### What needs to be done
Reproduce only this stretch of the listing below: from the line with "(147, 226) = (649, 444): none -> red rocket" through the line with "(237, 147) = (251, 230): pink", exactly as written, with pictures excluded.

----------

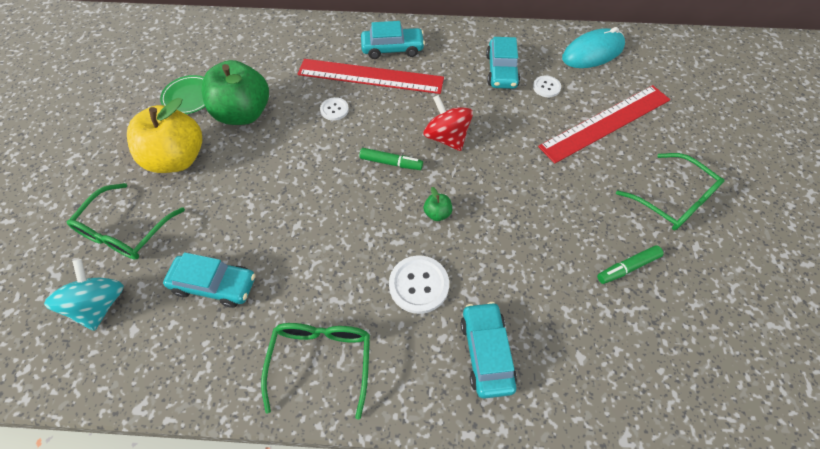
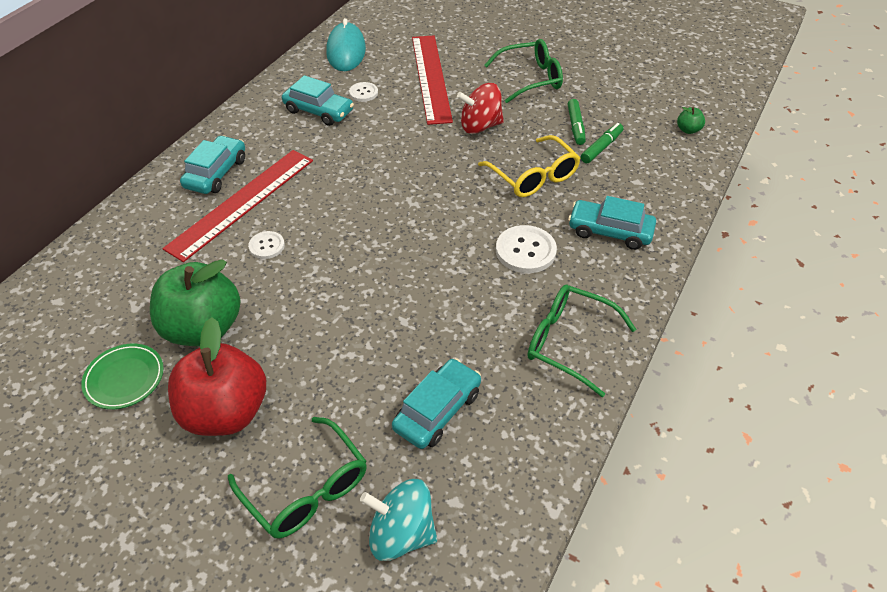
camera: 65 degrees left, 10 degrees down
(177, 159) = (226, 412): yellow apple -> red apple
(391, 163) = (375, 225): green marker -> green marker (601, 147)
(437, 213) = (457, 213): green apple -> green apple (688, 130)
(446, 137) = (372, 176): red spinning top -> red spinning top (480, 126)
(523, 256) = (534, 177): none -> yellow glasses

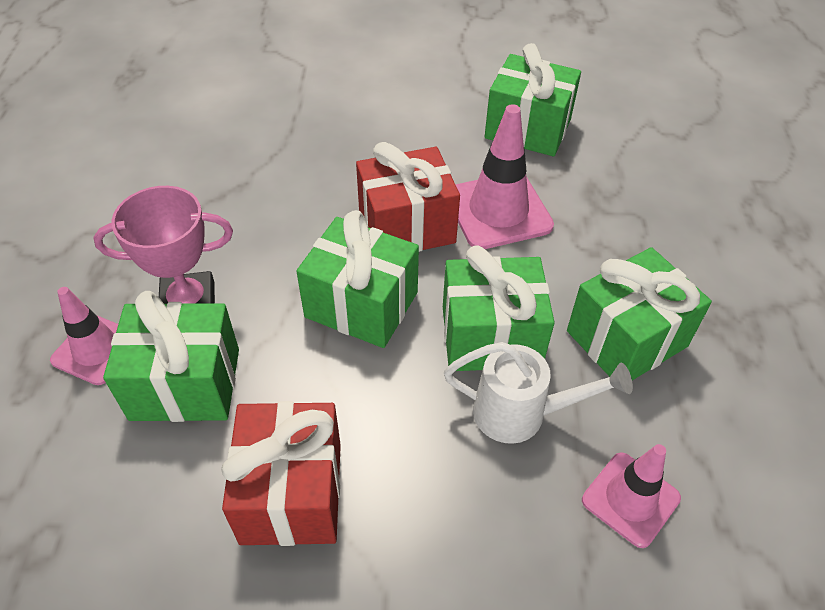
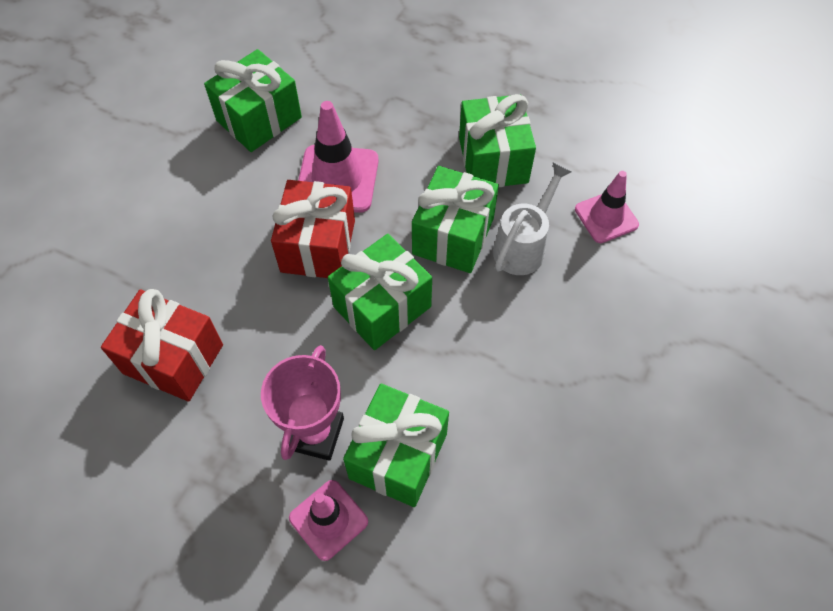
camera: 65 degrees left, 10 degrees up
(292, 492) = (525, 407): red gift -> red gift (173, 359)

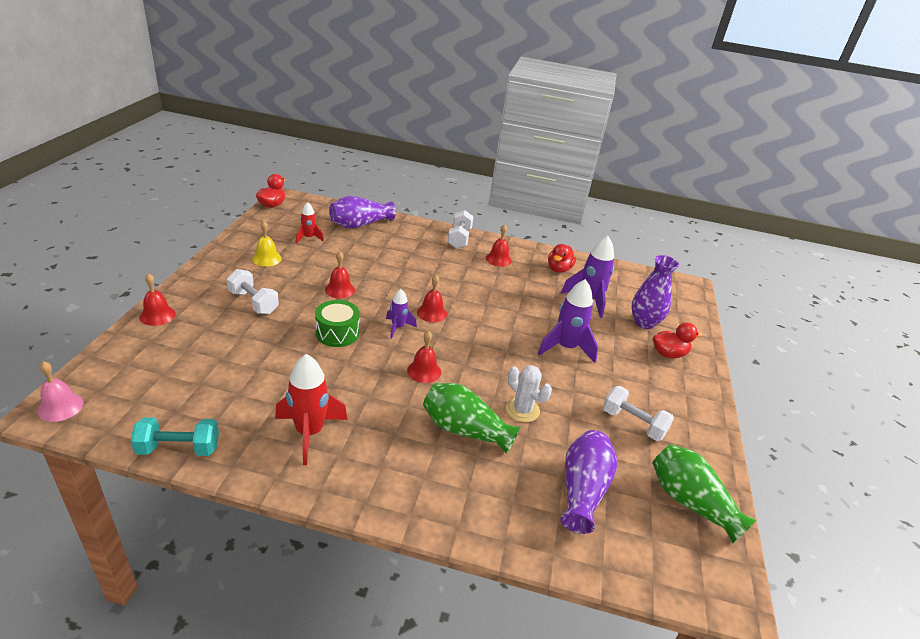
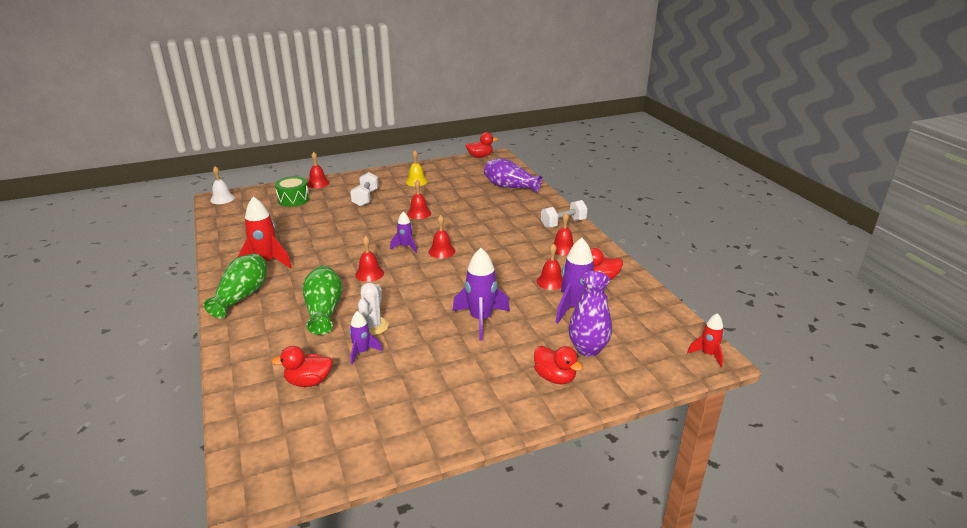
camera: 60 degrees right, 5 degrees down
(60, 407) = (222, 199): pink bell -> white bell
(179, 449) = (219, 236): turquoise dumbbell -> none
(308, 238) = (462, 181): red rocket -> red rocket (707, 354)
(337, 333) = (370, 232): green drum -> green drum (293, 199)
(541, 290) = (550, 281): none -> red bell
(560, 435) = (362, 352): none -> purple rocket
(582, 490) = (308, 381): purple vase -> red duck
(633, 423) = (418, 384): white dumbbell -> none
(690, 502) = (345, 444): green vase -> green vase (242, 296)

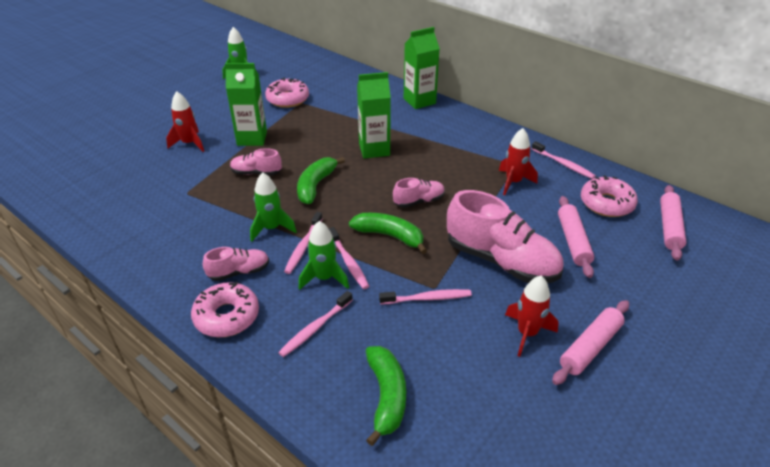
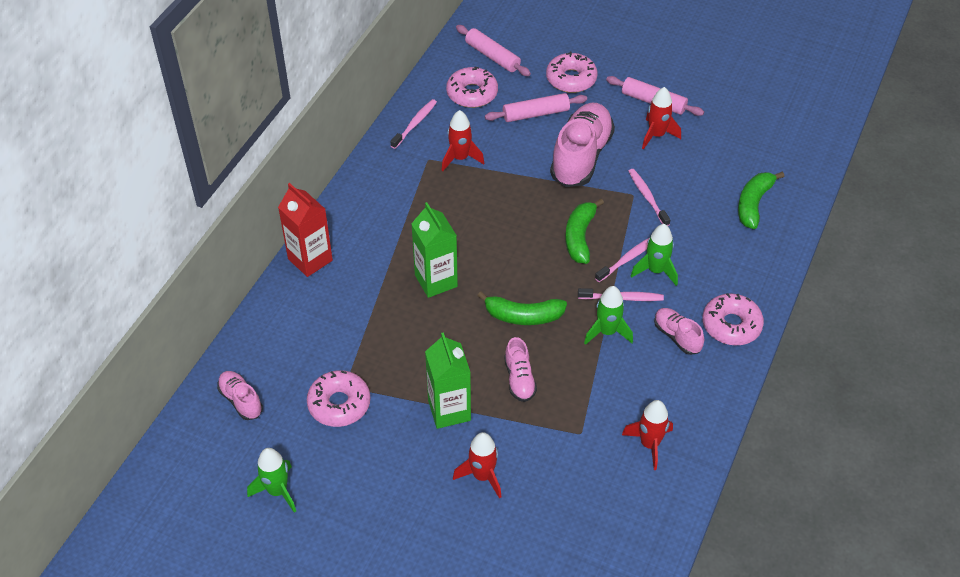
camera: 105 degrees left, 10 degrees up
(147, 226) = (649, 444): none -> red rocket
(315, 328) = (713, 261): pink toothbrush -> none
(386, 396) = (753, 204): green banana -> green banana turned 45 degrees counterclockwise
(419, 101) = (310, 259): green carton -> red carton
(419, 201) = (518, 225): pink shoe -> pink shoe (241, 400)
(633, 281) = (571, 79): none -> pink donut
(669, 227) = (492, 56): pink rolling pin -> pink rolling pin turned 45 degrees clockwise

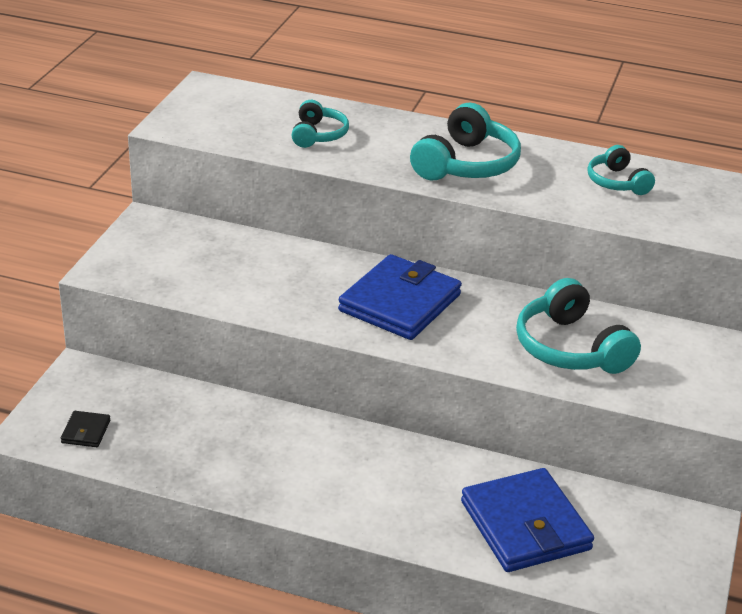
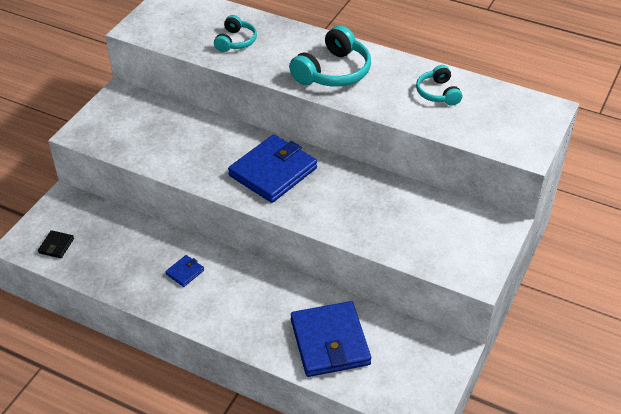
camera: 10 degrees right, 10 degrees up
(288, 452) = (185, 272): none -> blue wallet
(570, 348) = (382, 217): turquoise headphones -> none

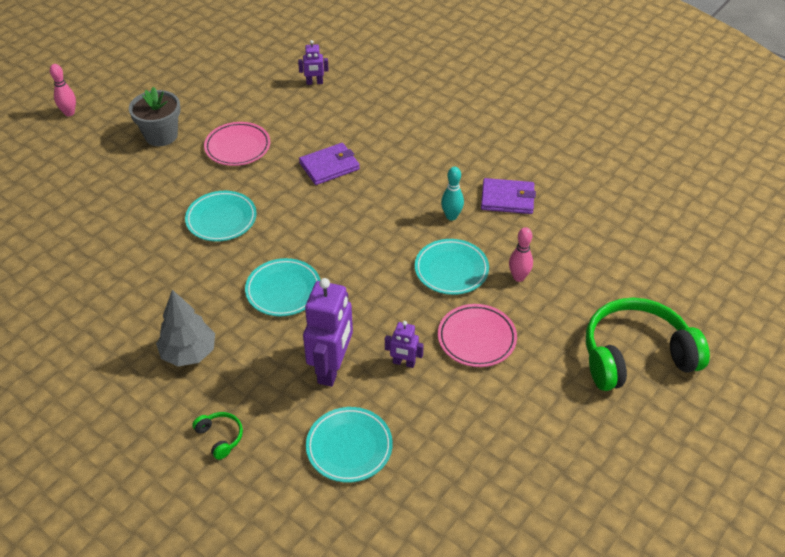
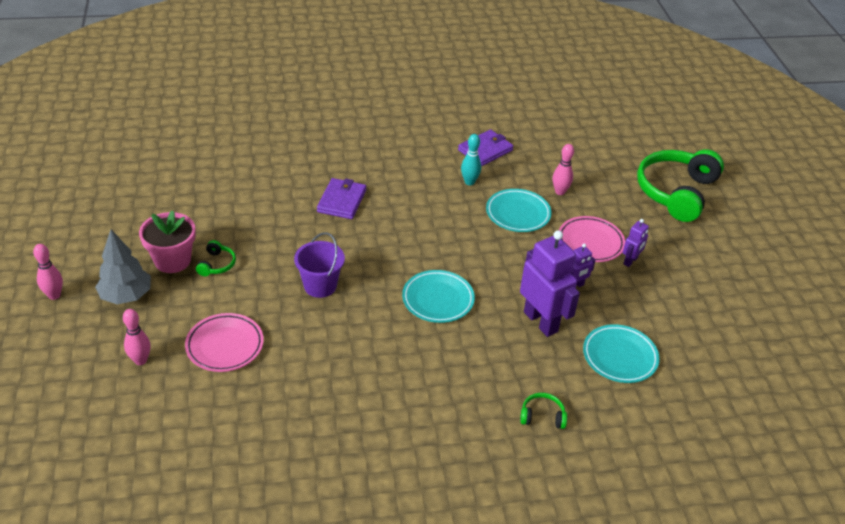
camera: 50 degrees left, 5 degrees down
(52, 190) = (140, 360): none -> pink bowling pin
(161, 135) = (172, 260): grey flower pot -> pink flower pot
(182, 157) = (217, 264): none -> green headphones
(189, 353) = (440, 385): grey tree -> grey tree (126, 296)
(221, 219) = (320, 286): turquoise plate -> purple bucket
(237, 147) = (251, 230): pink plate -> pink plate (225, 345)
(314, 83) = (239, 151): purple robot -> purple robot (630, 261)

----------

### Solution to the problem
(147, 226) = (649, 444): none -> red rocket
(315, 328) = (713, 261): pink toothbrush -> none
(386, 396) = (753, 204): green banana -> green banana turned 45 degrees counterclockwise
(419, 101) = (310, 259): green carton -> red carton
(419, 201) = (518, 225): pink shoe -> pink shoe (241, 400)
(633, 281) = (571, 79): none -> pink donut
(669, 227) = (492, 56): pink rolling pin -> pink rolling pin turned 45 degrees clockwise

camera: 10 degrees right, 10 degrees up
(288, 452) = (185, 272): none -> blue wallet
(570, 348) = (382, 217): turquoise headphones -> none

camera: 50 degrees left, 5 degrees down
(52, 190) = (140, 360): none -> pink bowling pin
(161, 135) = (172, 260): grey flower pot -> pink flower pot
(182, 157) = (217, 264): none -> green headphones
(189, 353) = (440, 385): grey tree -> grey tree (126, 296)
(221, 219) = (320, 286): turquoise plate -> purple bucket
(237, 147) = (251, 230): pink plate -> pink plate (225, 345)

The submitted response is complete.